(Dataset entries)

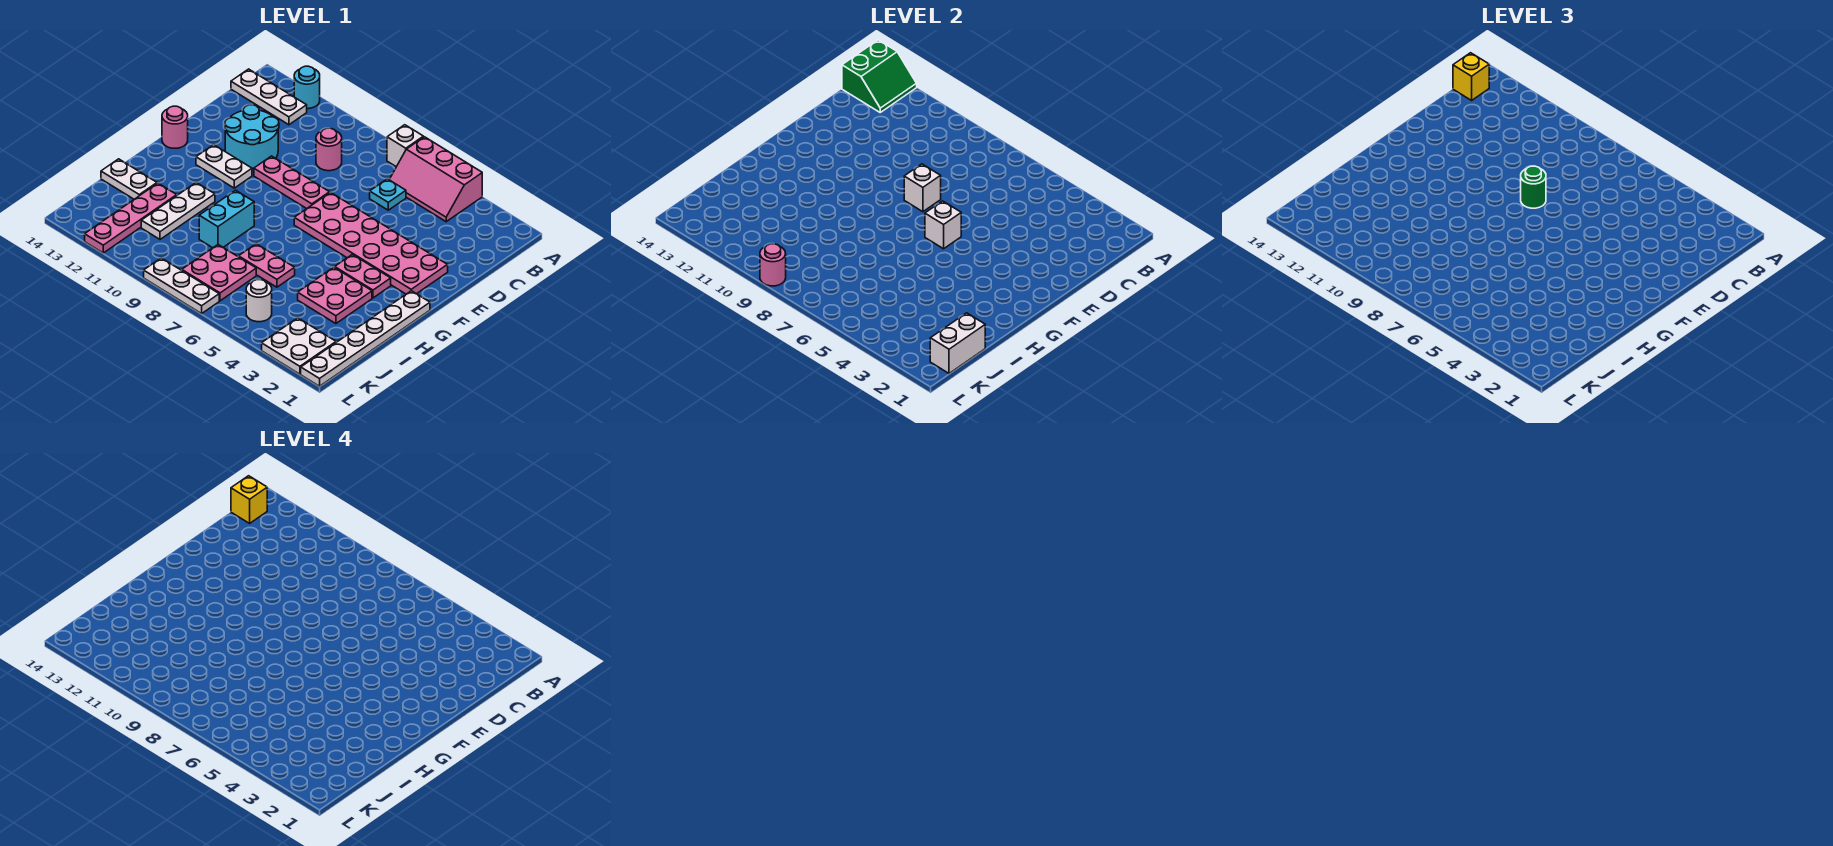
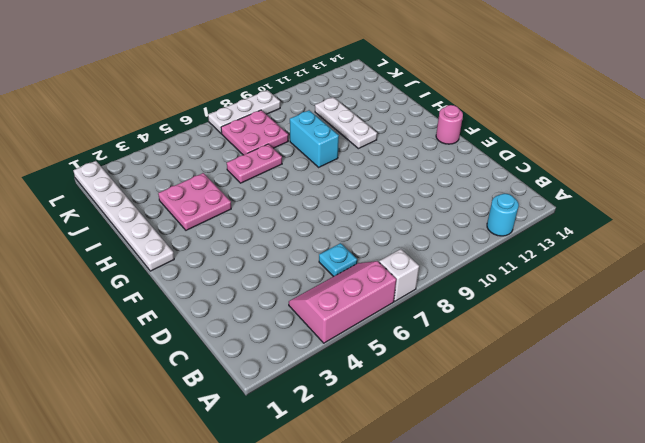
none -> white plate B12:B14 level 1
none -> pink round brick C9 level 1
none -> cyan round brick D11:E12 level 1
none -> pink plate E2:F7 level 1

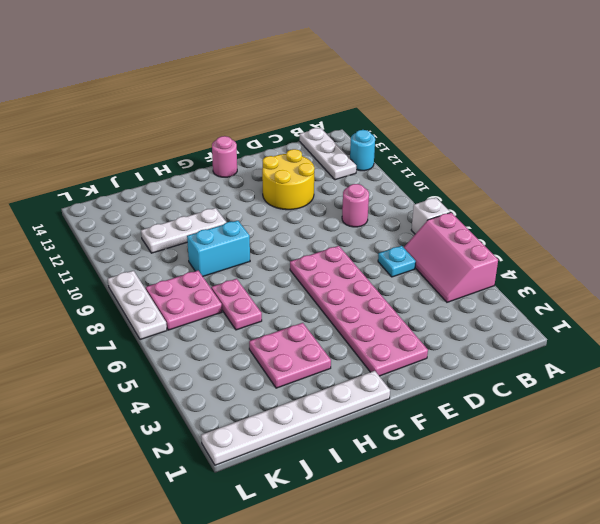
yellow round brick D11:E12 level 1 -> cyan round brick D11:E12 level 1
none -> pink plate E8:E10 level 1
none -> white plate F11:F12 level 1
none -> pink plate G3:G4 level 1
none -> pink plate I12:L12 level 1

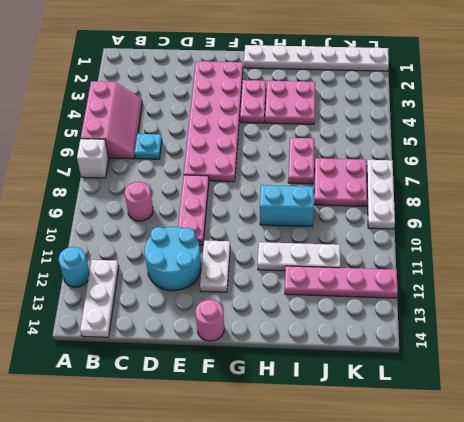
none -> white plate I13:I14 level 1
none -> white plate K2:L3 level 1
none -> white round brick K5 level 1
none -> green slope A13:B14 level 2 top 14

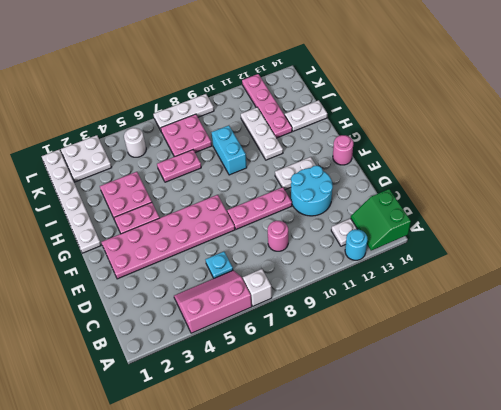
none -> white brick E8 level 2
none -> white brick F6 level 2
none -> white brick J1:K1 level 2
none -> pink round brick L9 level 2

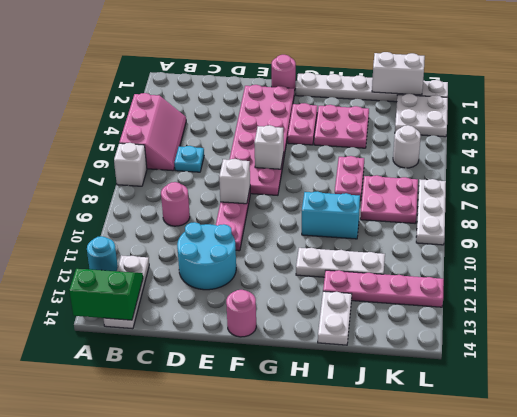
pink round brick F1 level 1 -> pink round brick L9 level 2
none -> white plate F11:F12 level 1
none -> yellow brick B14 level 3
none -> green round brick E8 level 3
none -> yellow brick B14 level 4

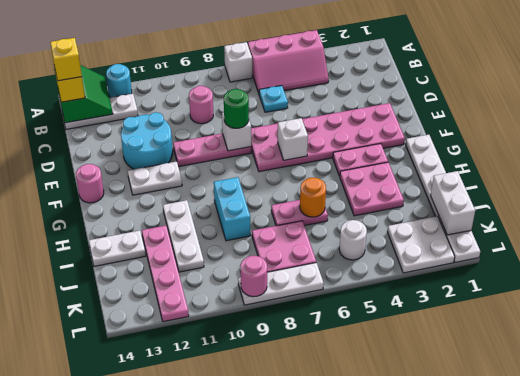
orange round brick I6 level 2 -> none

* _Required work_
Go through the entries and retype them exactly, except for the images.

* _Output of the exercise_
none -> white plate B12:B14 level 1
none -> pink round brick C9 level 1
none -> cyan round brick D11:E12 level 1
none -> pink plate E2:F7 level 1

yellow round brick D11:E12 level 1 -> cyan round brick D11:E12 level 1
none -> pink plate E8:E10 level 1
none -> white plate F11:F12 level 1
none -> pink plate G3:G4 level 1
none -> pink plate I12:L12 level 1

none -> white plate I13:I14 level 1
none -> white plate K2:L3 level 1
none -> white round brick K5 level 1
none -> green slope A13:B14 level 2 top 14

none -> white brick E8 level 2
none -> white brick F6 level 2
none -> white brick J1:K1 level 2
none -> pink round brick L9 level 2

pink round brick F1 level 1 -> pink round brick L9 level 2
none -> white plate F11:F12 level 1
none -> yellow brick B14 level 3
none -> green round brick E8 level 3
none -> yellow brick B14 level 4

orange round brick I6 level 2 -> none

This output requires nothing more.